### Coordinate-based object records
# # # #
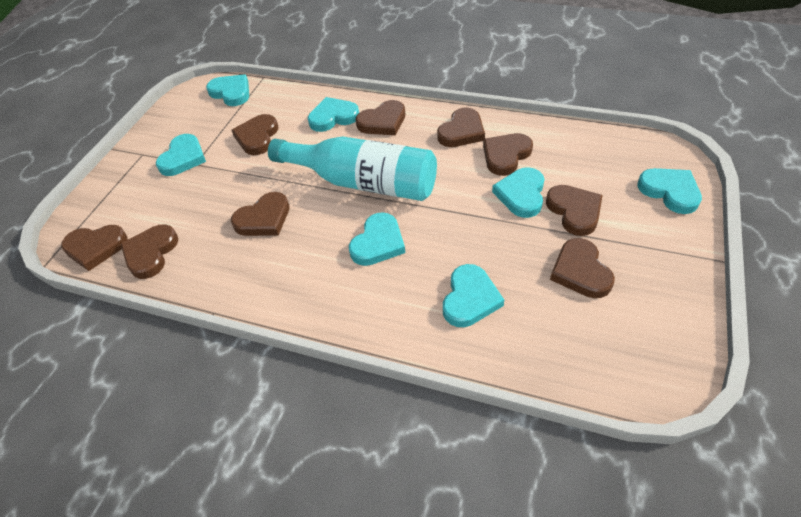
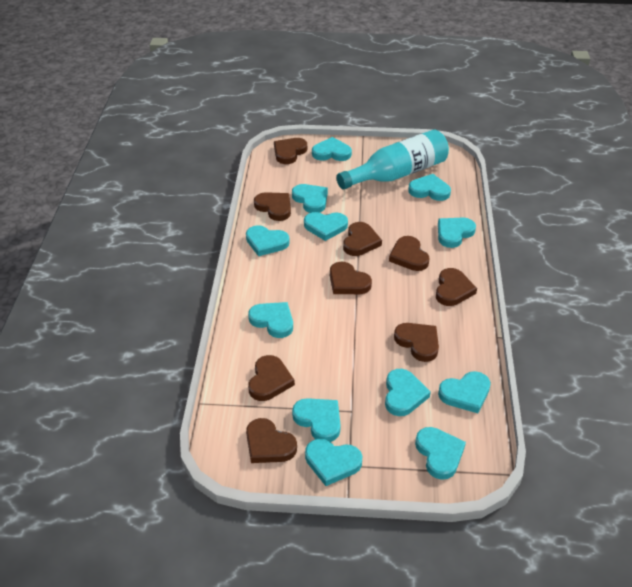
turquoise heart: 7 -> 12

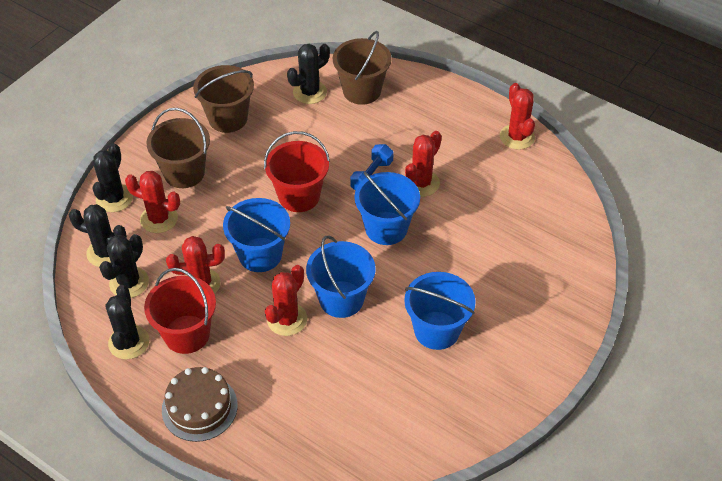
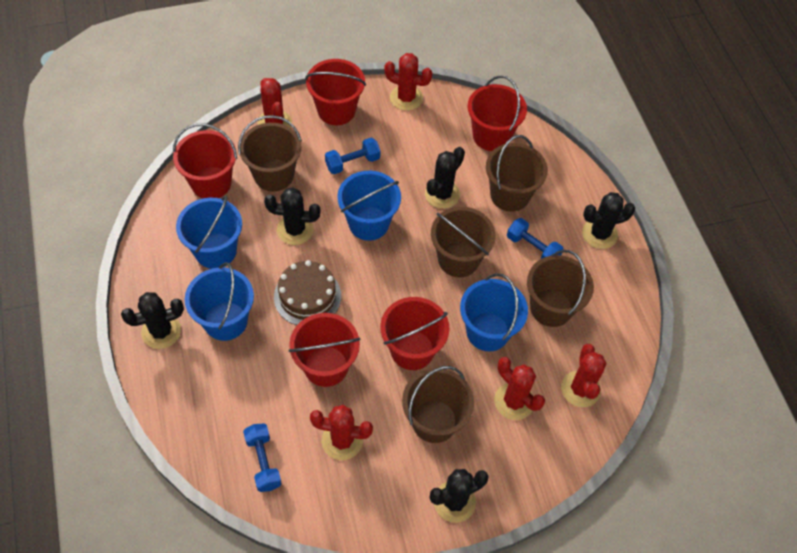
blue dumbbell: 1 -> 3
brown bucket: 3 -> 5
red bucket: 2 -> 5

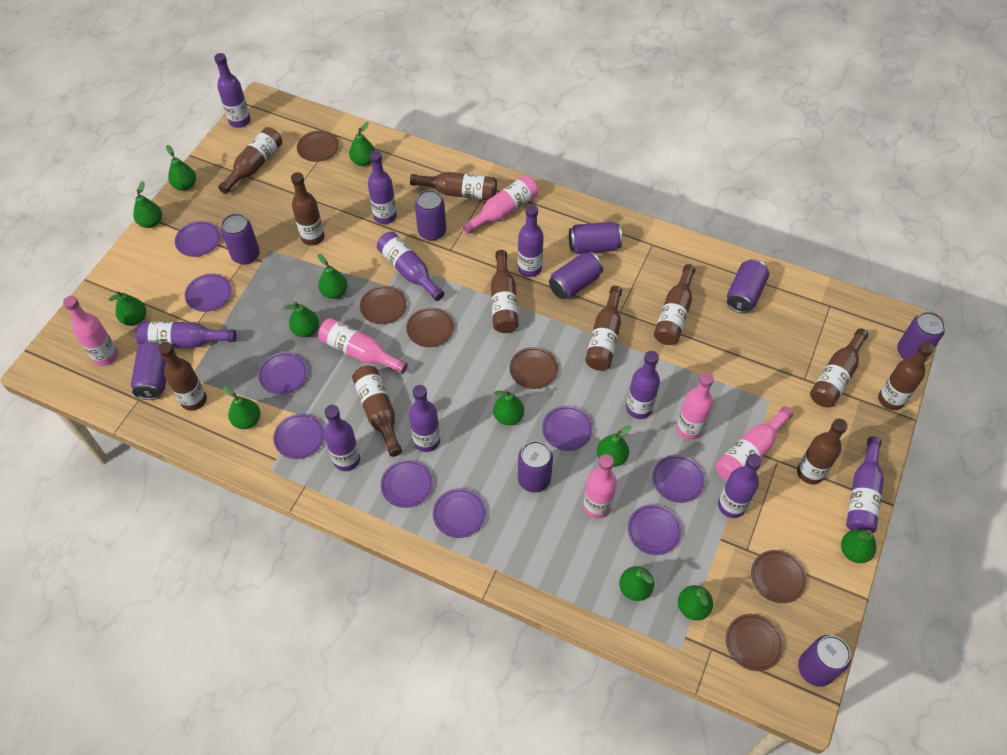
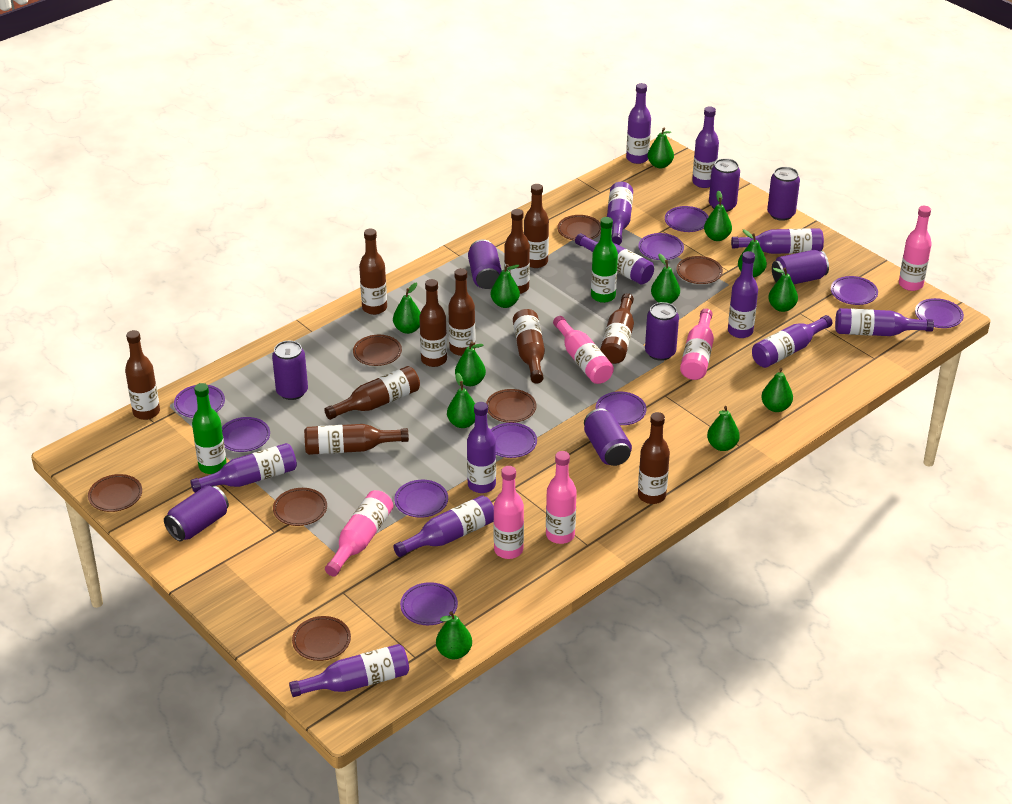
brown plate: 6 -> 7
green bottle: 0 -> 2
purple bottle: 10 -> 12
purple can: 9 -> 8
purple plate: 9 -> 10

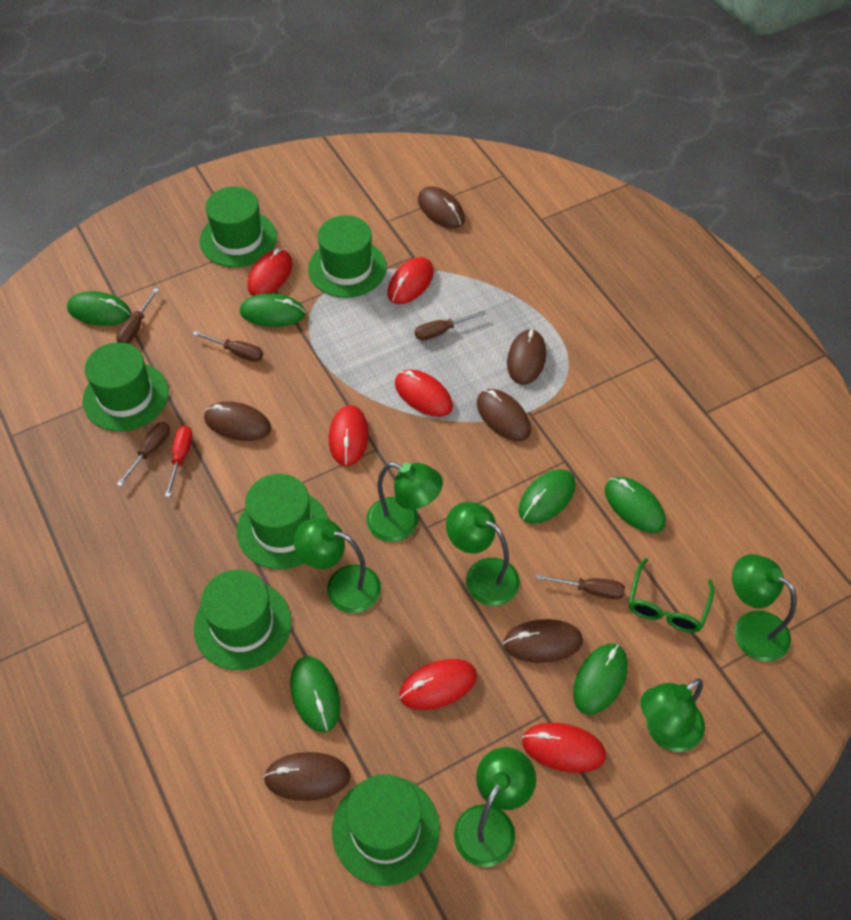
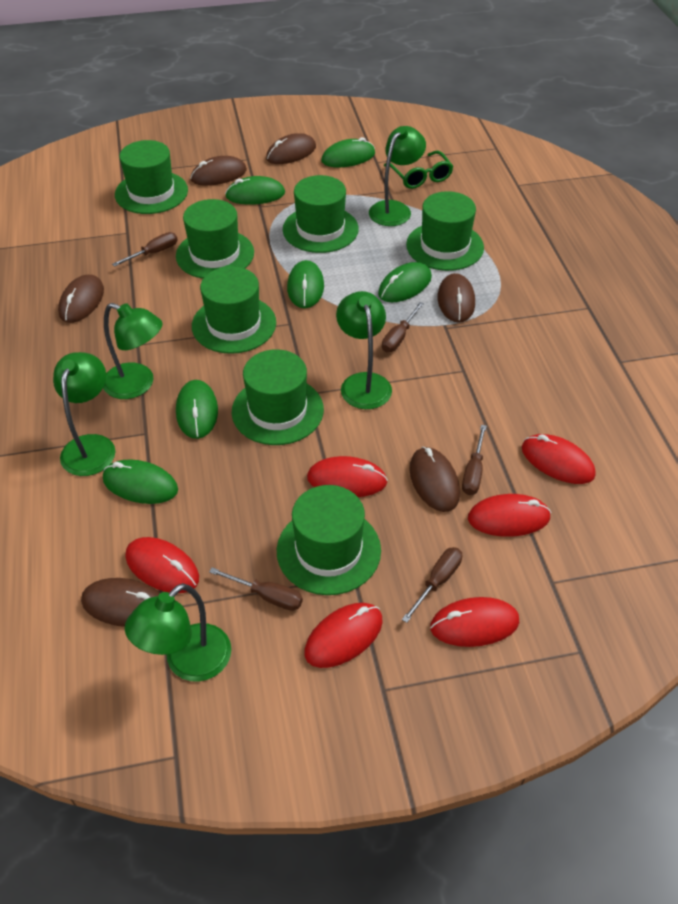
green hat: 6 -> 7
green lamp: 6 -> 5
red screwdriver: 1 -> 0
# # # #
### WHAT YOU ARE ASKED TO DO
Output the records above in their entirety and exactly, leaving out all images.

### RESULT FOR THIS TASK
turquoise heart: 7 -> 12

blue dumbbell: 1 -> 3
brown bucket: 3 -> 5
red bucket: 2 -> 5

brown plate: 6 -> 7
green bottle: 0 -> 2
purple bottle: 10 -> 12
purple can: 9 -> 8
purple plate: 9 -> 10

green hat: 6 -> 7
green lamp: 6 -> 5
red screwdriver: 1 -> 0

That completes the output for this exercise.